**Instructions for the task:** Here is a block of records. Copy every one of them exactly.

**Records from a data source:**
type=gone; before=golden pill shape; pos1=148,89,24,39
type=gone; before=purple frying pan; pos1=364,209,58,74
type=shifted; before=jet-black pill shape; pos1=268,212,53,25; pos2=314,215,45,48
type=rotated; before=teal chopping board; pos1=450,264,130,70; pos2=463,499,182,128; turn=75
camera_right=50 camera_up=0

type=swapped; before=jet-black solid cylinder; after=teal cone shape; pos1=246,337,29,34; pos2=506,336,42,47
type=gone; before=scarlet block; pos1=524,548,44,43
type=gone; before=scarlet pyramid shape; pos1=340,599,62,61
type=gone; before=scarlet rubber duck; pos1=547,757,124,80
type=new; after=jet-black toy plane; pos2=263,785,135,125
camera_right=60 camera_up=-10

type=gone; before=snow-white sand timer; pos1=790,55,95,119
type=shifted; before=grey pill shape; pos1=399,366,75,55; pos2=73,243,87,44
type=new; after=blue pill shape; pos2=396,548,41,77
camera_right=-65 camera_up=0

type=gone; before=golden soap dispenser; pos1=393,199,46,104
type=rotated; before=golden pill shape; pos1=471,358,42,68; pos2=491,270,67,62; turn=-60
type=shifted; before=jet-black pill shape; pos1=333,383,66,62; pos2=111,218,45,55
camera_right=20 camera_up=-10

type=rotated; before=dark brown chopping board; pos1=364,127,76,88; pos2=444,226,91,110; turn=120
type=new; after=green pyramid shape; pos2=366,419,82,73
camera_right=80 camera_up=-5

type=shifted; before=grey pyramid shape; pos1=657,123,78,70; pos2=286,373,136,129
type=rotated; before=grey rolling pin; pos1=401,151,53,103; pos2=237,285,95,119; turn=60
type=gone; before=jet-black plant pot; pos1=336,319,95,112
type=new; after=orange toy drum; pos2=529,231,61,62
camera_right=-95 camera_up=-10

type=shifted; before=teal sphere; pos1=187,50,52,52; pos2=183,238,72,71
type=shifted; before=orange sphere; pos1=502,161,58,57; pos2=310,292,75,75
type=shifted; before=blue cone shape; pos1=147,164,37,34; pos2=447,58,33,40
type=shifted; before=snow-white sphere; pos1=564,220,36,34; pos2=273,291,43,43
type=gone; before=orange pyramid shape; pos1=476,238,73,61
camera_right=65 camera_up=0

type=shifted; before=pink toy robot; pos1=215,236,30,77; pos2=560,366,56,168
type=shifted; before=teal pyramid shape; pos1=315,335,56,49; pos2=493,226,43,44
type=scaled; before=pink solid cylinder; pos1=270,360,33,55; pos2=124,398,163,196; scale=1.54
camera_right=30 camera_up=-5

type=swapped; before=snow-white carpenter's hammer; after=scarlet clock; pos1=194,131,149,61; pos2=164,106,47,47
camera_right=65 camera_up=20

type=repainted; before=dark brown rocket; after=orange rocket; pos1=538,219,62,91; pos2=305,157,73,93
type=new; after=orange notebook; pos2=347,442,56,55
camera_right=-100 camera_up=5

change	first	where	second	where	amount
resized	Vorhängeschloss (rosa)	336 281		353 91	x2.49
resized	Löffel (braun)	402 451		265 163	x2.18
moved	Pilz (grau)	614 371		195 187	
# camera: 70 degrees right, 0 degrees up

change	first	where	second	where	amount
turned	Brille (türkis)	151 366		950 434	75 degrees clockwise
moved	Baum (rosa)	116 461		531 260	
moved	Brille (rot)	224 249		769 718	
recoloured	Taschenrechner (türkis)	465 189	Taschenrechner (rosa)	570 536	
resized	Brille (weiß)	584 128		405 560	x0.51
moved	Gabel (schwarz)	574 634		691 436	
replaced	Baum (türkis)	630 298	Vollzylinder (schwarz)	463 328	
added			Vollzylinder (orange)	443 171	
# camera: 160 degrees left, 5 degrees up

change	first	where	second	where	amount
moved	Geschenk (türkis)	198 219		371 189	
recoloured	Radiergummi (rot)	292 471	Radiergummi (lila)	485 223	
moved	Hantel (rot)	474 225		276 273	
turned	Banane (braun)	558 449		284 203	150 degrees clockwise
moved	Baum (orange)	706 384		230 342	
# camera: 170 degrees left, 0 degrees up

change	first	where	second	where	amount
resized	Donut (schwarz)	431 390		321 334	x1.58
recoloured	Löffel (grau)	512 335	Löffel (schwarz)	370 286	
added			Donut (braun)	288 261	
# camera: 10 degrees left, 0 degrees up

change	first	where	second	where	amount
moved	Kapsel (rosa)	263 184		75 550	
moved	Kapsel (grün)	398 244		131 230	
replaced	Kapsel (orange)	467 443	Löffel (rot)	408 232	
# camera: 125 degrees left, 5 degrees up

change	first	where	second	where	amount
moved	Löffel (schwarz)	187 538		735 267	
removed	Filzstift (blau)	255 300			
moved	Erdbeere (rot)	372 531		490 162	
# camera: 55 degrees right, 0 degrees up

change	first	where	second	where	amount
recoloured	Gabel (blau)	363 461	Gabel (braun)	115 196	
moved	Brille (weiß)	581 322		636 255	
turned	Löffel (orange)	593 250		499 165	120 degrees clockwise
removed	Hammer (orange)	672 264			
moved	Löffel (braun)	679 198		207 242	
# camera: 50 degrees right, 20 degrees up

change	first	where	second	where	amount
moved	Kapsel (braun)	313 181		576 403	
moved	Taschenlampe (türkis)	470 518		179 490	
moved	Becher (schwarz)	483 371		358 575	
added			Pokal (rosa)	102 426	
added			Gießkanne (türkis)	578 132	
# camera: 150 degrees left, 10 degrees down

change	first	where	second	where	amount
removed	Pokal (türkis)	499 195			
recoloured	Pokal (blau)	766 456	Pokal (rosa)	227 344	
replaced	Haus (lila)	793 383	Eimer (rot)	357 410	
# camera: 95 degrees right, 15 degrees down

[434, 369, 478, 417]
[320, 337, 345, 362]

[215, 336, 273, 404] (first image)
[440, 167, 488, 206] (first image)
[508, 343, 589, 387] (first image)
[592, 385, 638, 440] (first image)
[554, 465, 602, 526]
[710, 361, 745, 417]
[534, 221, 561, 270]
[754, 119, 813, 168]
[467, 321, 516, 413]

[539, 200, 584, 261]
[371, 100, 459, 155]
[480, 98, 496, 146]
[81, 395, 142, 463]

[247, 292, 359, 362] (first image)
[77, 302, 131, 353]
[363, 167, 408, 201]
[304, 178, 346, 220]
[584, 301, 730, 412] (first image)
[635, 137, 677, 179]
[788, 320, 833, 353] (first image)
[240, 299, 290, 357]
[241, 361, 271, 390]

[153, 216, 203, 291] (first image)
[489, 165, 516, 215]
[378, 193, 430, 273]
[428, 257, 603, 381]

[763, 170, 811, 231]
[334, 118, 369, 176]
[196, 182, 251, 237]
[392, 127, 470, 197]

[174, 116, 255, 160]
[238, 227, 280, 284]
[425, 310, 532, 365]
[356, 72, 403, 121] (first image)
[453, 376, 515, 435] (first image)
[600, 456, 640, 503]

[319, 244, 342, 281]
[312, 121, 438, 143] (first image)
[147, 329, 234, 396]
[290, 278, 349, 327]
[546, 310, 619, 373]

**Response to the task:**
type=gone; before=golden pill shape; pos1=148,89,24,39
type=gone; before=purple frying pan; pos1=364,209,58,74
type=shifted; before=jet-black pill shape; pos1=268,212,53,25; pos2=314,215,45,48
type=rotated; before=teal chopping board; pos1=450,264,130,70; pos2=463,499,182,128; turn=75
camera_right=50 camera_up=0

type=swapped; before=jet-black solid cylinder; after=teal cone shape; pos1=246,337,29,34; pos2=506,336,42,47
type=gone; before=scarlet block; pos1=524,548,44,43
type=gone; before=scarlet pyramid shape; pos1=340,599,62,61
type=gone; before=scarlet rubber duck; pos1=547,757,124,80
type=new; after=jet-black toy plane; pos2=263,785,135,125
camera_right=60 camera_up=-10

type=gone; before=snow-white sand timer; pos1=790,55,95,119
type=shifted; before=grey pill shape; pos1=399,366,75,55; pos2=73,243,87,44
type=new; after=blue pill shape; pos2=396,548,41,77
camera_right=-65 camera_up=0

type=gone; before=golden soap dispenser; pos1=393,199,46,104
type=rotated; before=golden pill shape; pos1=471,358,42,68; pos2=491,270,67,62; turn=-60
type=shifted; before=jet-black pill shape; pos1=333,383,66,62; pos2=111,218,45,55
camera_right=20 camera_up=-10

type=rotated; before=dark brown chopping board; pos1=364,127,76,88; pos2=444,226,91,110; turn=120
type=new; after=green pyramid shape; pos2=366,419,82,73
camera_right=80 camera_up=-5

type=shifted; before=grey pyramid shape; pos1=657,123,78,70; pos2=286,373,136,129
type=rotated; before=grey rolling pin; pos1=401,151,53,103; pos2=237,285,95,119; turn=60
type=gone; before=jet-black plant pot; pos1=336,319,95,112
type=new; after=orange toy drum; pos2=529,231,61,62
camera_right=-95 camera_up=-10

type=shifted; before=teal sphere; pos1=187,50,52,52; pos2=183,238,72,71
type=shifted; before=orange sphere; pos1=502,161,58,57; pos2=310,292,75,75
type=shifted; before=blue cone shape; pos1=147,164,37,34; pos2=447,58,33,40
type=shifted; before=snow-white sphere; pos1=564,220,36,34; pos2=273,291,43,43
type=gone; before=orange pyramid shape; pos1=476,238,73,61
camera_right=65 camera_up=0

type=shifted; before=pink toy robot; pos1=215,236,30,77; pos2=560,366,56,168
type=shifted; before=teal pyramid shape; pos1=315,335,56,49; pos2=493,226,43,44
type=scaled; before=pink solid cylinder; pos1=270,360,33,55; pos2=124,398,163,196; scale=1.54
camera_right=30 camera_up=-5

type=swapped; before=snow-white carpenter's hammer; after=scarlet clock; pos1=194,131,149,61; pos2=164,106,47,47
camera_right=65 camera_up=20

type=repainted; before=dark brown rocket; after=orange rocket; pos1=538,219,62,91; pos2=305,157,73,93
type=new; after=orange notebook; pos2=347,442,56,55
camera_right=-100 camera_up=5

change	first	where	second	where	amount
resized	Vorhängeschloss (rosa)	336 281		353 91	x2.49
resized	Löffel (braun)	402 451		265 163	x2.18
moved	Pilz (grau)	614 371		195 187	
# camera: 70 degrees right, 0 degrees up

change	first	where	second	where	amount
turned	Brille (türkis)	151 366		950 434	75 degrees clockwise
moved	Baum (rosa)	116 461		531 260	
moved	Brille (rot)	224 249		769 718	
recoloured	Taschenrechner (türkis)	465 189	Taschenrechner (rosa)	570 536	
resized	Brille (weiß)	584 128		405 560	x0.51
moved	Gabel (schwarz)	574 634		691 436	
replaced	Baum (türkis)	630 298	Vollzylinder (schwarz)	463 328	
added			Vollzylinder (orange)	443 171	
# camera: 160 degrees left, 5 degrees up

change	first	where	second	where	amount
moved	Geschenk (türkis)	198 219		371 189	
recoloured	Radiergummi (rot)	292 471	Radiergummi (lila)	485 223	
moved	Hantel (rot)	474 225		276 273	
turned	Banane (braun)	558 449		284 203	150 degrees clockwise
moved	Baum (orange)	706 384		230 342	
# camera: 170 degrees left, 0 degrees up

change	first	where	second	where	amount
resized	Donut (schwarz)	431 390		321 334	x1.58
recoloured	Löffel (grau)	512 335	Löffel (schwarz)	370 286	
added			Donut (braun)	288 261	
# camera: 10 degrees left, 0 degrees up

change	first	where	second	where	amount
moved	Kapsel (rosa)	263 184		75 550	
moved	Kapsel (grün)	398 244		131 230	
replaced	Kapsel (orange)	467 443	Löffel (rot)	408 232	
# camera: 125 degrees left, 5 degrees up

change	first	where	second	where	amount
moved	Löffel (schwarz)	187 538		735 267	
removed	Filzstift (blau)	255 300			
moved	Erdbeere (rot)	372 531		490 162	
# camera: 55 degrees right, 0 degrees up

change	first	where	second	where	amount
recoloured	Gabel (blau)	363 461	Gabel (braun)	115 196	
moved	Brille (weiß)	581 322		636 255	
turned	Löffel (orange)	593 250		499 165	120 degrees clockwise
removed	Hammer (orange)	672 264			
moved	Löffel (braun)	679 198		207 242	
# camera: 50 degrees right, 20 degrees up

change	first	where	second	where	amount
moved	Kapsel (braun)	313 181		576 403	
moved	Taschenlampe (türkis)	470 518		179 490	
moved	Becher (schwarz)	483 371		358 575	
added			Pokal (rosa)	102 426	
added			Gießkanne (türkis)	578 132	
# camera: 150 degrees left, 10 degrees down

change	first	where	second	where	amount
removed	Pokal (türkis)	499 195			
recoloured	Pokal (blau)	766 456	Pokal (rosa)	227 344	
replaced	Haus (lila)	793 383	Eimer (rot)	357 410	
# camera: 95 degrees right, 15 degrees down

[434, 369, 478, 417]
[320, 337, 345, 362]

[215, 336, 273, 404] (first image)
[440, 167, 488, 206] (first image)
[508, 343, 589, 387] (first image)
[592, 385, 638, 440] (first image)
[554, 465, 602, 526]
[710, 361, 745, 417]
[534, 221, 561, 270]
[754, 119, 813, 168]
[467, 321, 516, 413]

[539, 200, 584, 261]
[371, 100, 459, 155]
[480, 98, 496, 146]
[81, 395, 142, 463]

[247, 292, 359, 362] (first image)
[77, 302, 131, 353]
[363, 167, 408, 201]
[304, 178, 346, 220]
[584, 301, 730, 412] (first image)
[635, 137, 677, 179]
[788, 320, 833, 353] (first image)
[240, 299, 290, 357]
[241, 361, 271, 390]

[153, 216, 203, 291] (first image)
[489, 165, 516, 215]
[378, 193, 430, 273]
[428, 257, 603, 381]

[763, 170, 811, 231]
[334, 118, 369, 176]
[196, 182, 251, 237]
[392, 127, 470, 197]

[174, 116, 255, 160]
[238, 227, 280, 284]
[425, 310, 532, 365]
[356, 72, 403, 121] (first image)
[453, 376, 515, 435] (first image)
[600, 456, 640, 503]

[319, 244, 342, 281]
[312, 121, 438, 143] (first image)
[147, 329, 234, 396]
[290, 278, 349, 327]
[546, 310, 619, 373]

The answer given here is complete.